What needs to be done
Set down each record below exactly as it stands. Pictures are not part of the copy.
Data provided section start
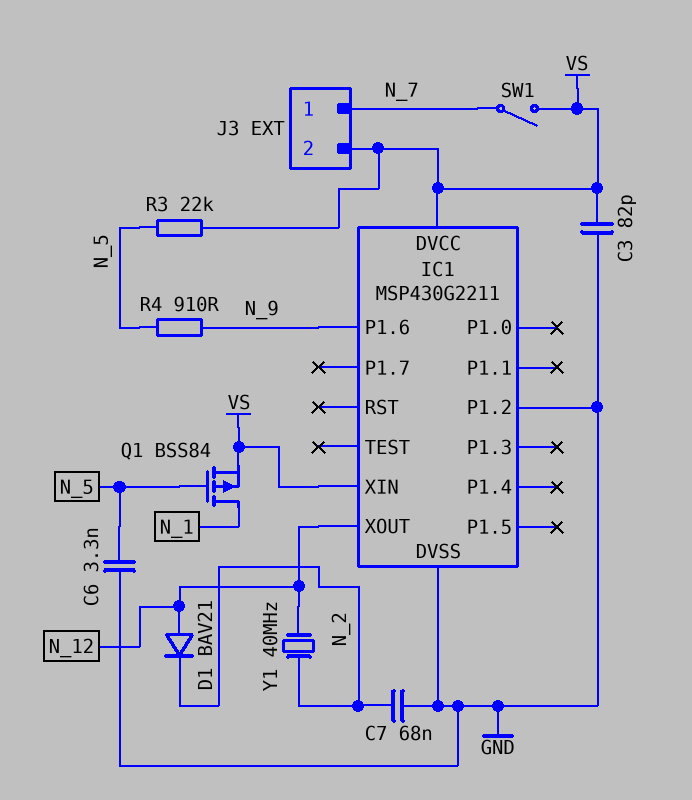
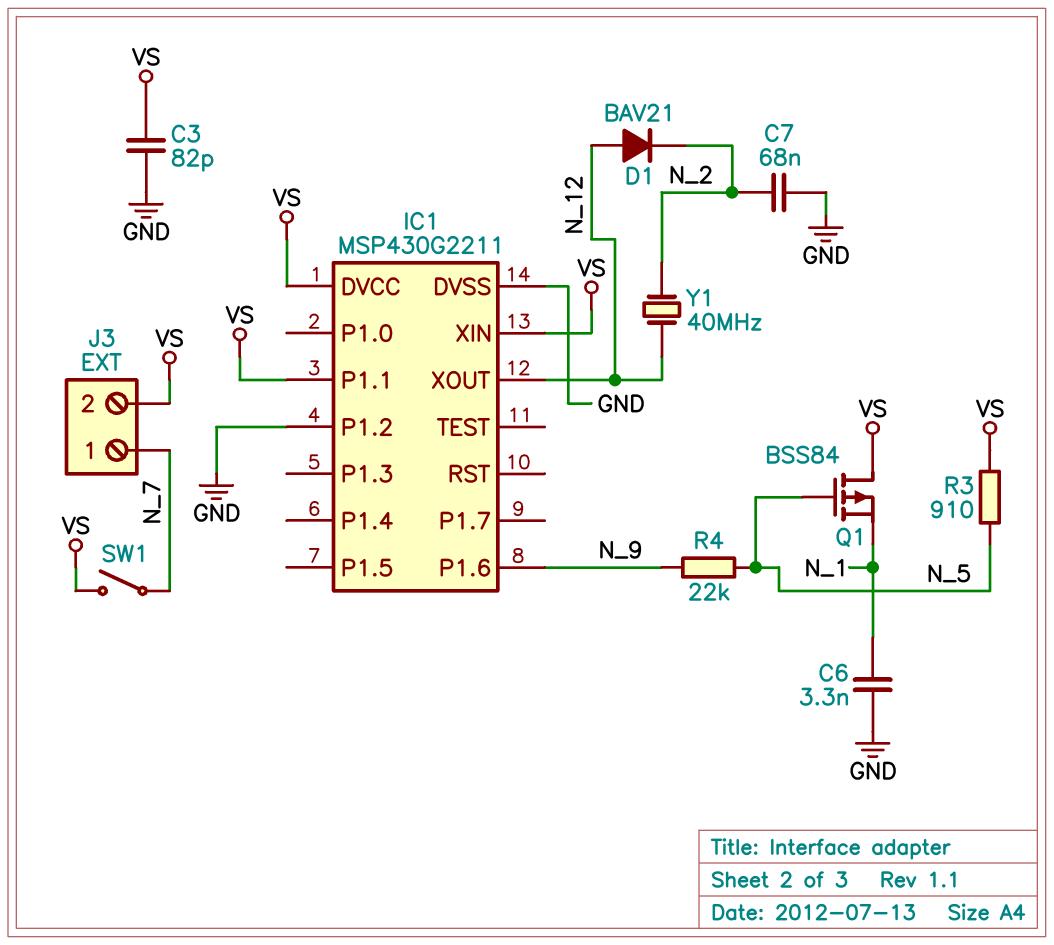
C6: 3.3nF (GND, N_5) -> 3.3nF (GND, N_1)
IC1 pin P1.1: none -> VS
Q1: PMOS BSS84 (G N_5, D N_1, S VS) -> PMOS BSS84 (G N_5, D VS, S N_1)
R3: 22k (N_5, VS) -> 910 (N_5, VS)
R4: 910 (N_5, N_9) -> 22k (N_5, N_9)

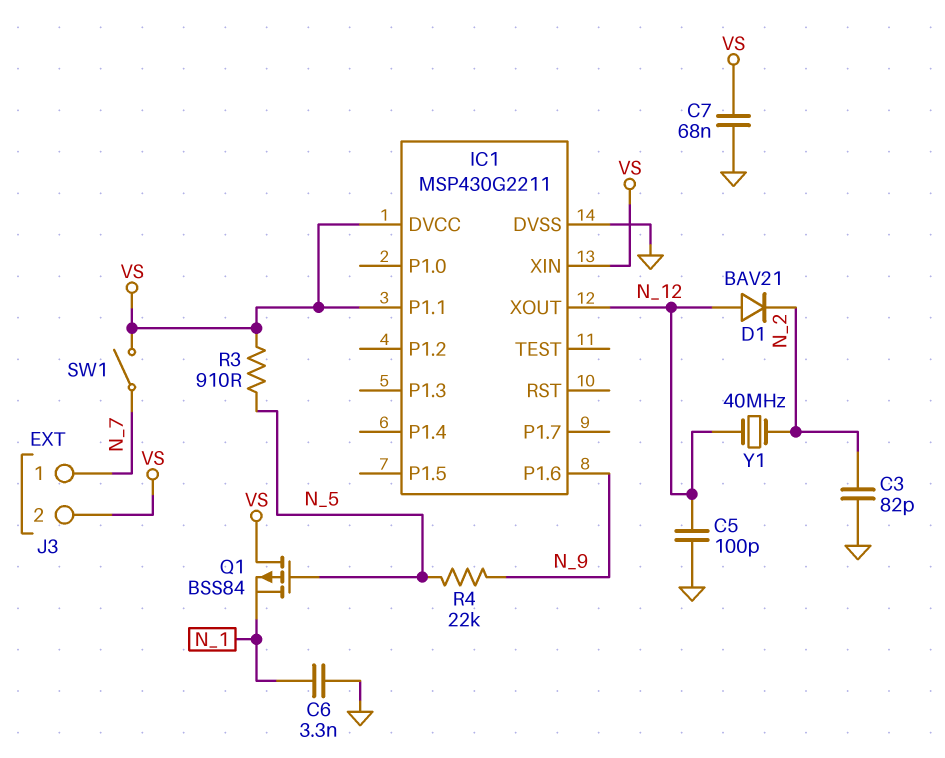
C3: 82pF (GND, VS) -> 82pF (GND, N_2)
C5: none -> 100pF (GND, N_12)
C7: 68nF (GND, N_2) -> 68nF (GND, VS)
IC1 pin P1.2: GND -> none

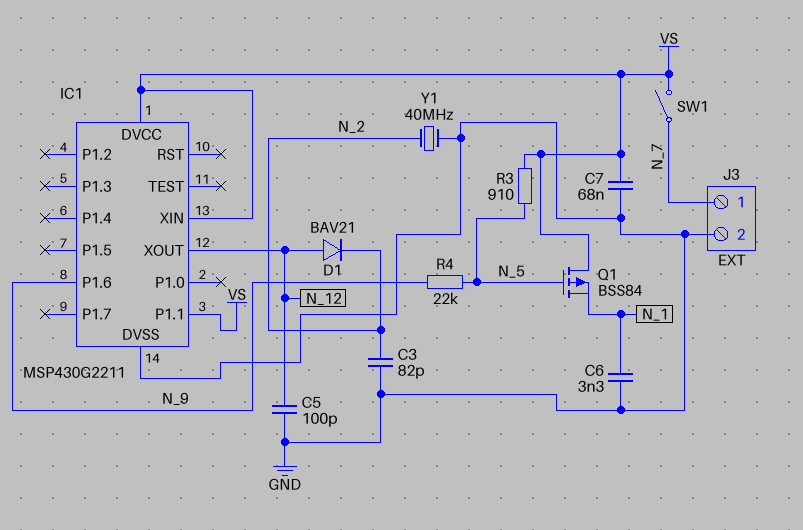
J3 pin 2: VS -> GND
Y1: 40MHz (N_2, N_12) -> 40MHz (GND, N_2)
Data provided section end
Result
C6: 3.3nF (GND, N_5) -> 3.3nF (GND, N_1)
IC1 pin P1.1: none -> VS
Q1: PMOS BSS84 (G N_5, D N_1, S VS) -> PMOS BSS84 (G N_5, D VS, S N_1)
R3: 22k (N_5, VS) -> 910 (N_5, VS)
R4: 910 (N_5, N_9) -> 22k (N_5, N_9)

C3: 82pF (GND, VS) -> 82pF (GND, N_2)
C5: none -> 100pF (GND, N_12)
C7: 68nF (GND, N_2) -> 68nF (GND, VS)
IC1 pin P1.2: GND -> none

J3 pin 2: VS -> GND
Y1: 40MHz (N_2, N_12) -> 40MHz (GND, N_2)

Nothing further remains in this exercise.